Without including any image, repeat every record exactly.

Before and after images
=== Section Start ===

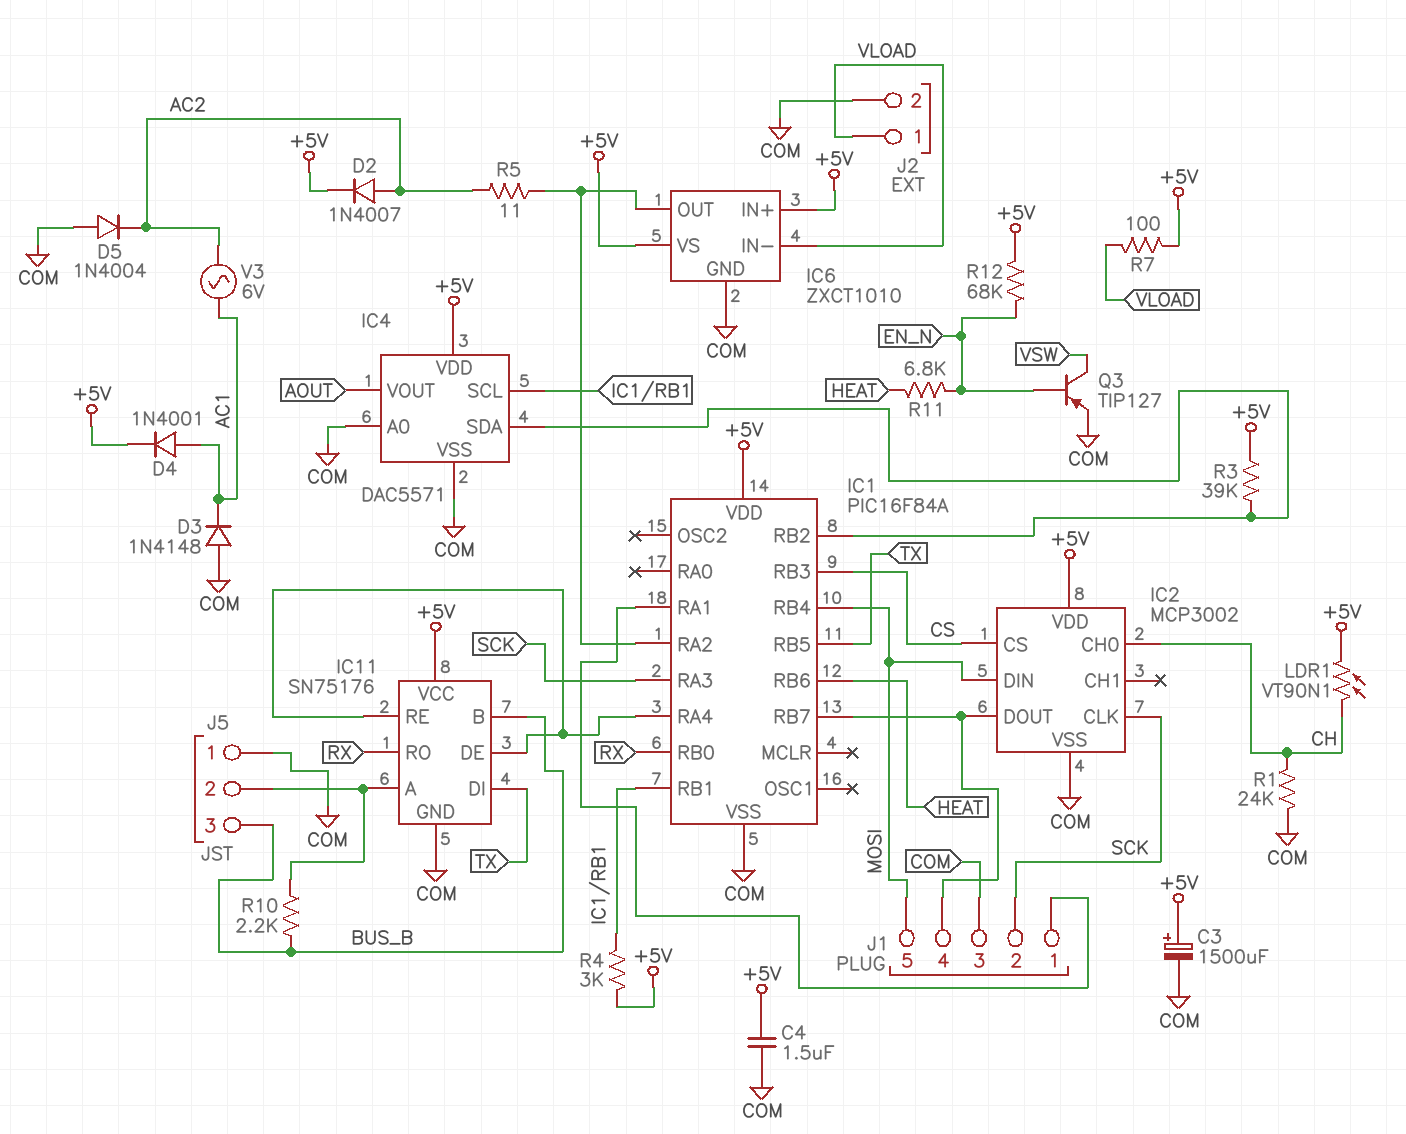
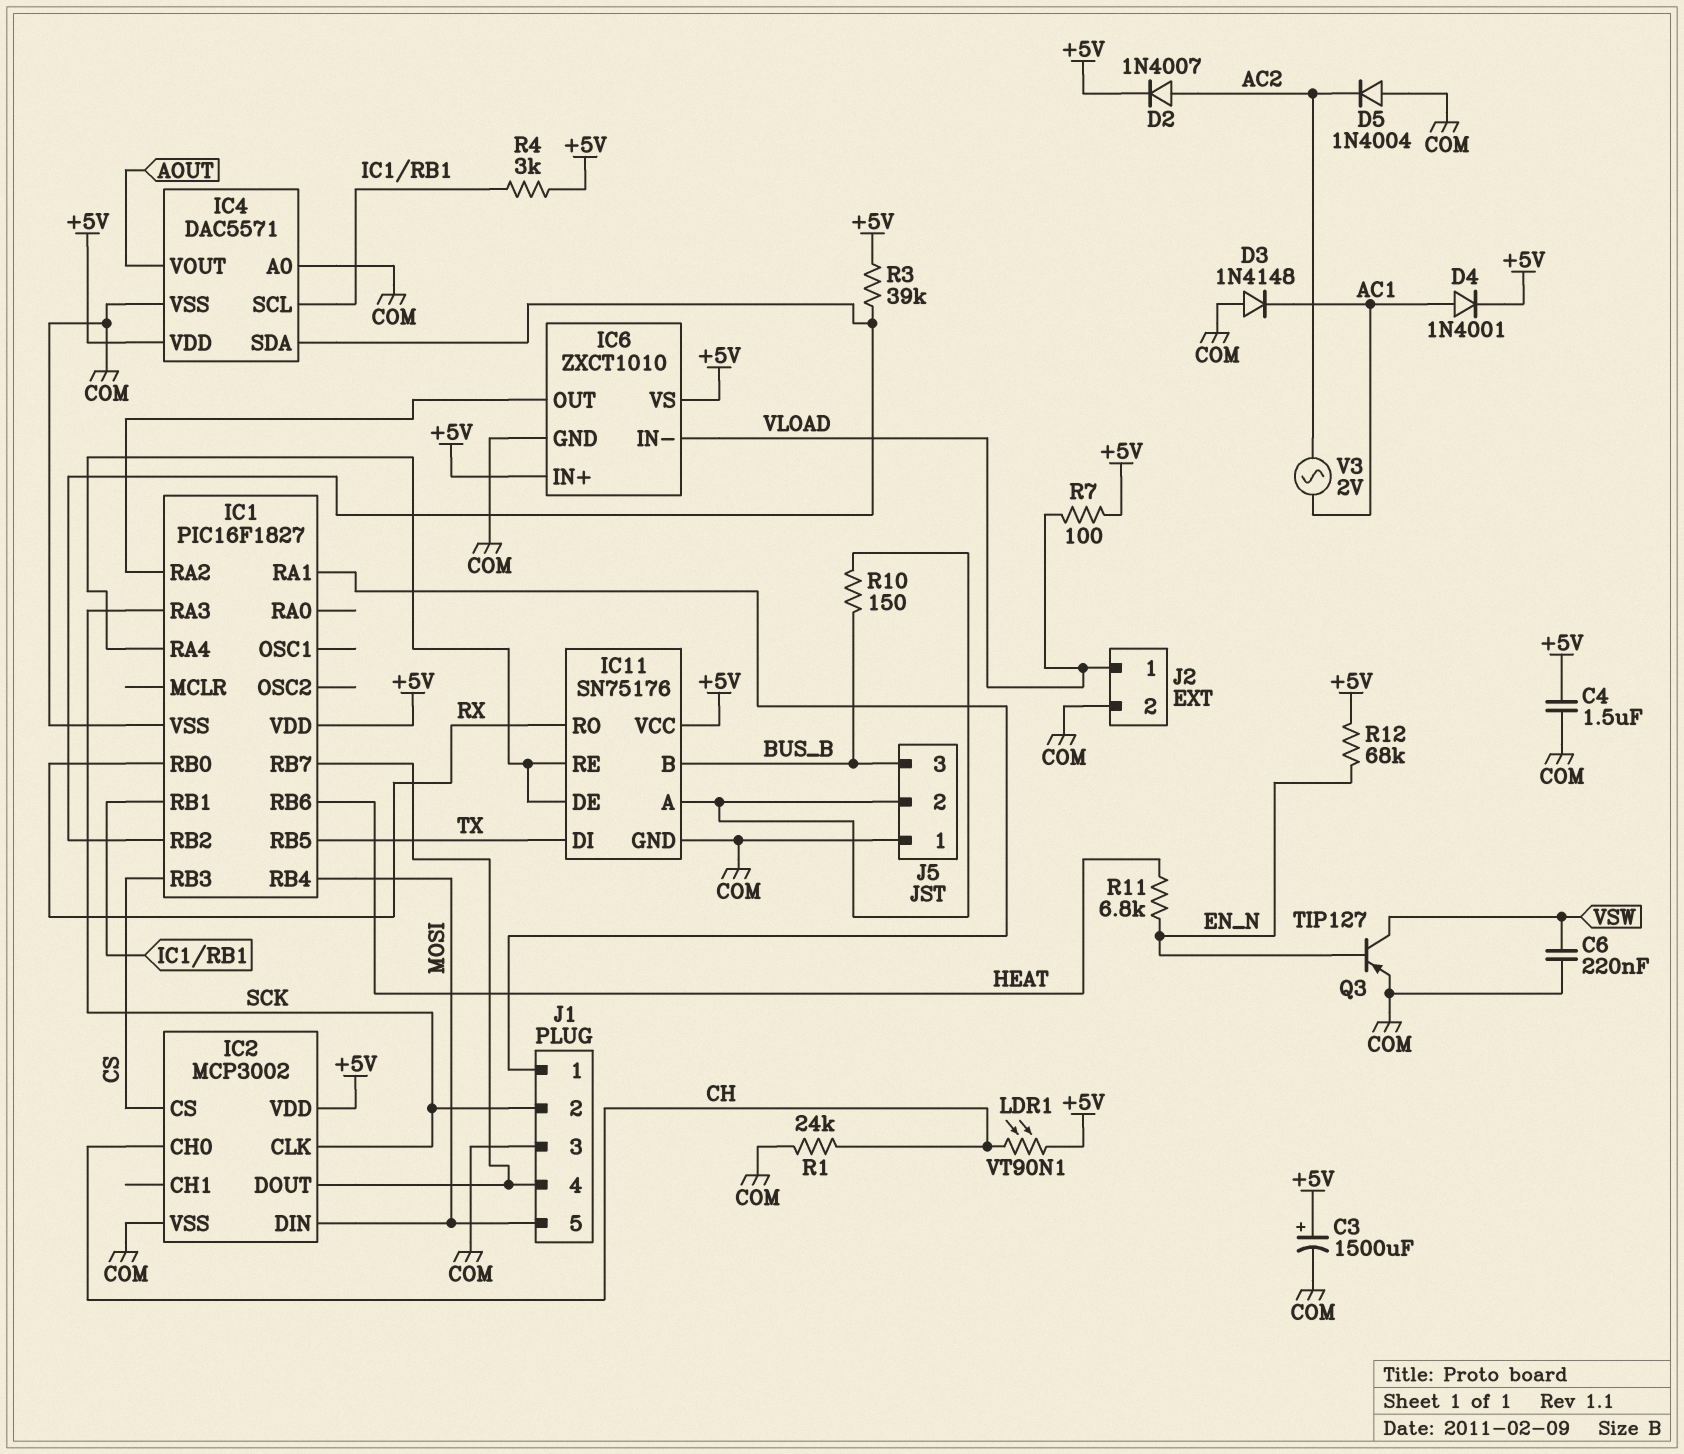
C6: none -> 220nF (COM, VSW)
IC1: PIC16F84A -> PIC16F1827
R5: 11 (AC2, IC1/RA2) -> none
R10: 2.2k (BUS_B, IC11/A) -> 150 (BUS_B, IC11/A)
V3: AC 6V (AC1, AC2) -> AC 2V (AC1, AC2)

=== Section End ===

TASK RESULT ▸
C6: none -> 220nF (COM, VSW)
IC1: PIC16F84A -> PIC16F1827
R5: 11 (AC2, IC1/RA2) -> none
R10: 2.2k (BUS_B, IC11/A) -> 150 (BUS_B, IC11/A)
V3: AC 6V (AC1, AC2) -> AC 2V (AC1, AC2)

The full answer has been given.